▶ **TASK TO CARRY OUT**
Collect all lines containing the word "none" from the data.

--- RECORDS PROVIDED ---

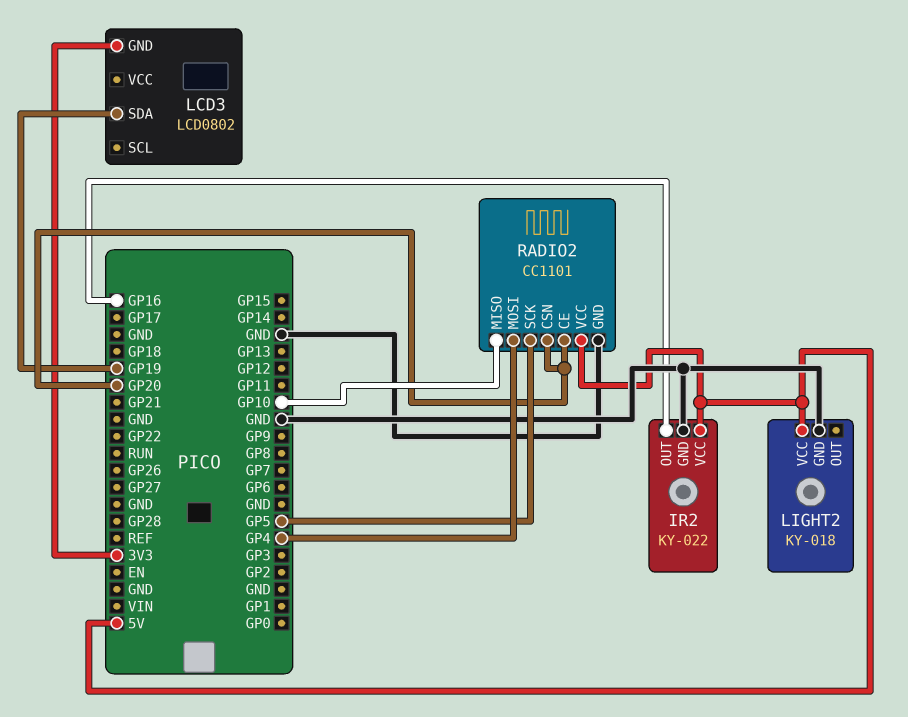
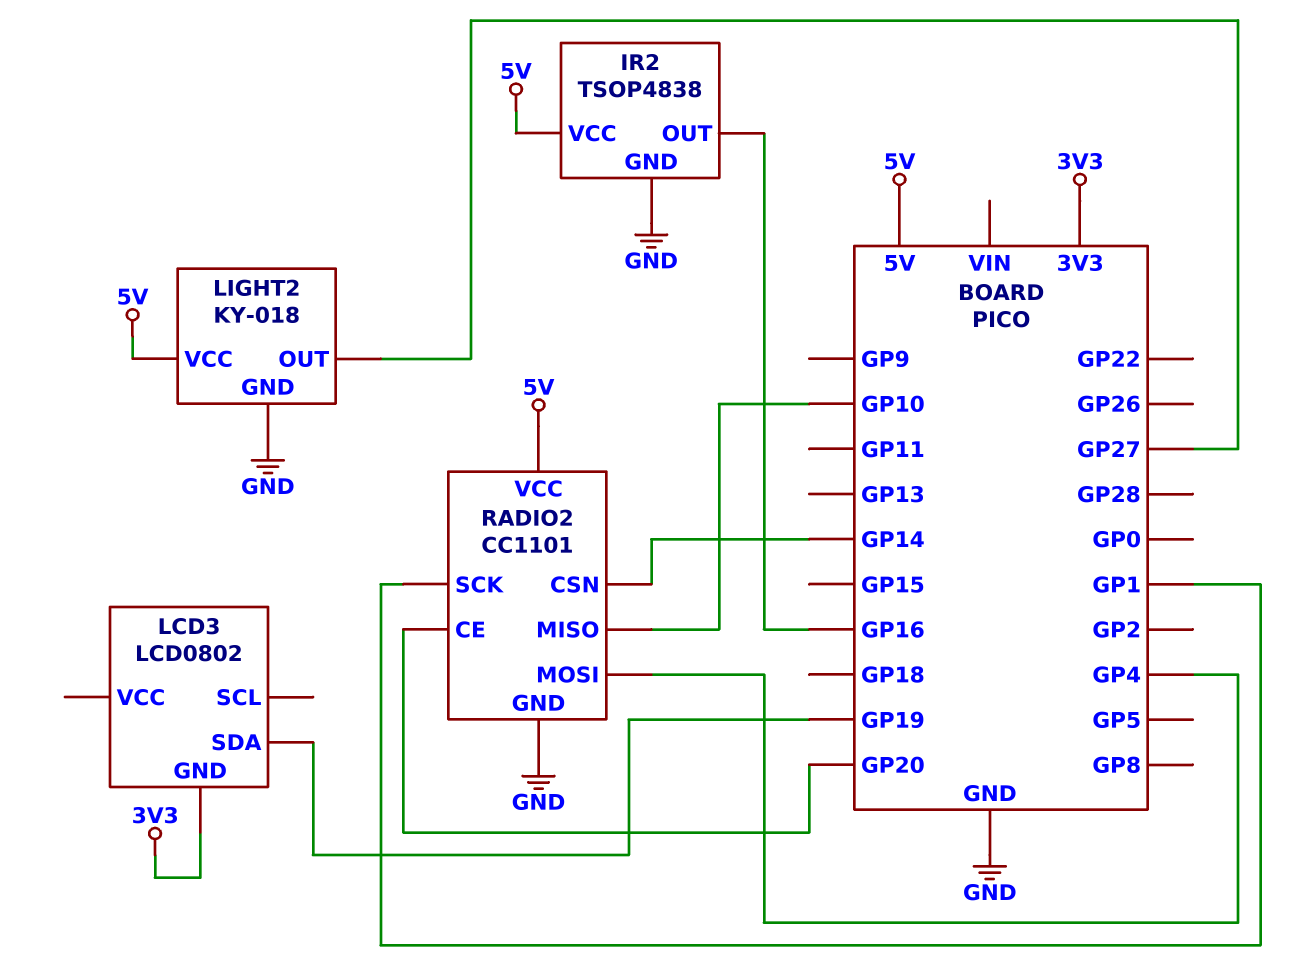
IR2: KY-022 -> TSOP4838
LIGHT2 pin OUT: none -> GP27
RADIO2 pin CSN: GP20 -> GP14
RADIO2 pin SCK: GP5 -> GP1

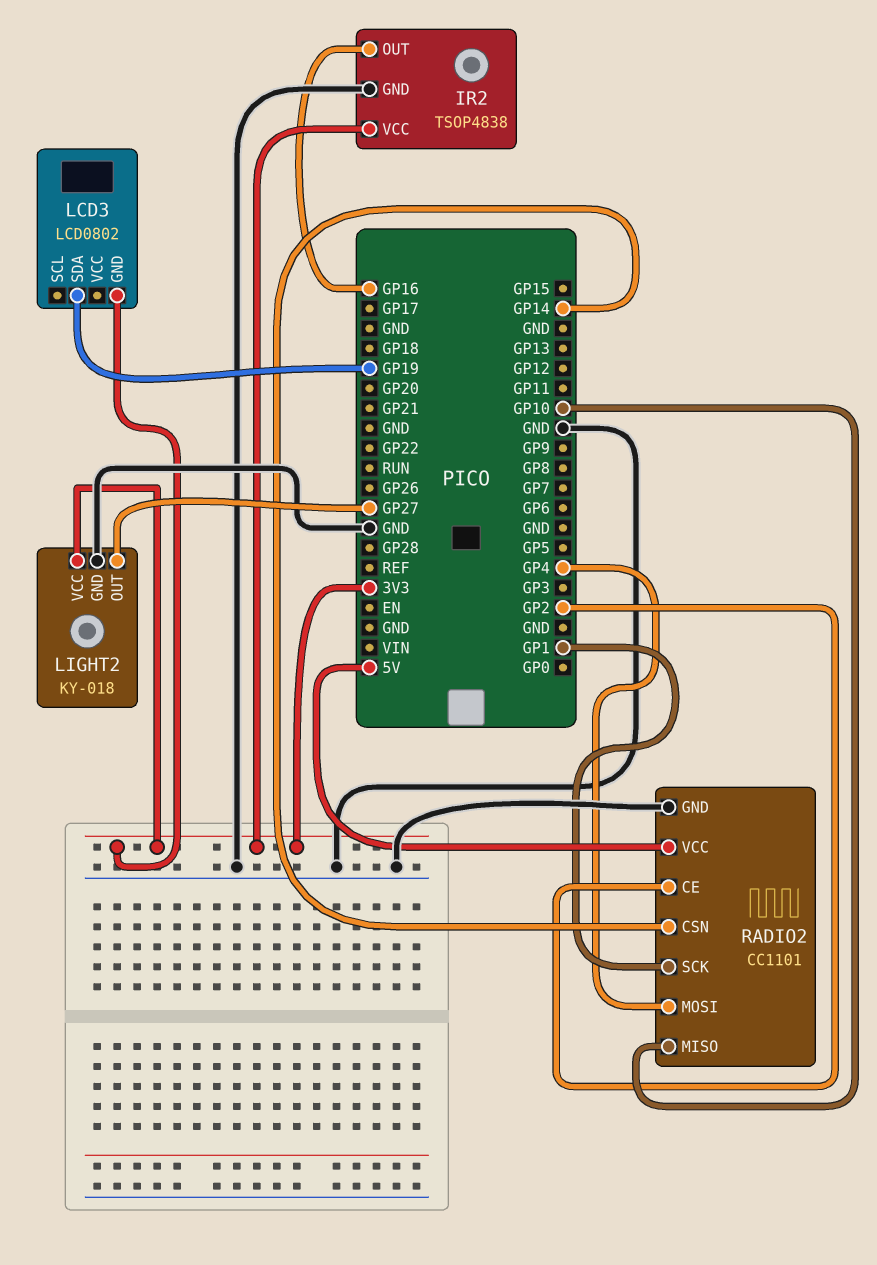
IR2 pin VCC: 5V -> 3V3
LIGHT2 pin VCC: 5V -> 3V3
RADIO2 pin CE: GP20 -> GP2

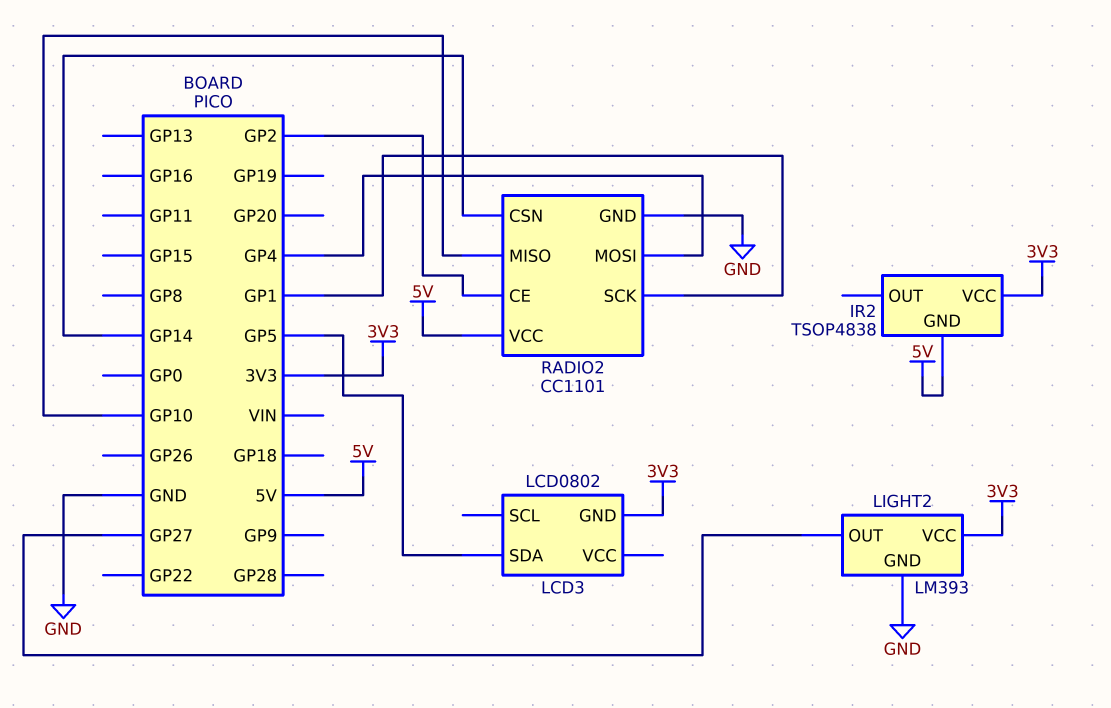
IR2 pin GND: GND -> 5V
IR2 pin OUT: GP16 -> none
LCD3 pin SDA: GP19 -> GP5
LIGHT2: KY-018 -> LM393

---

▶ **WORKED SOLUTION**
LIGHT2 pin OUT: none -> GP27
IR2 pin OUT: GP16 -> none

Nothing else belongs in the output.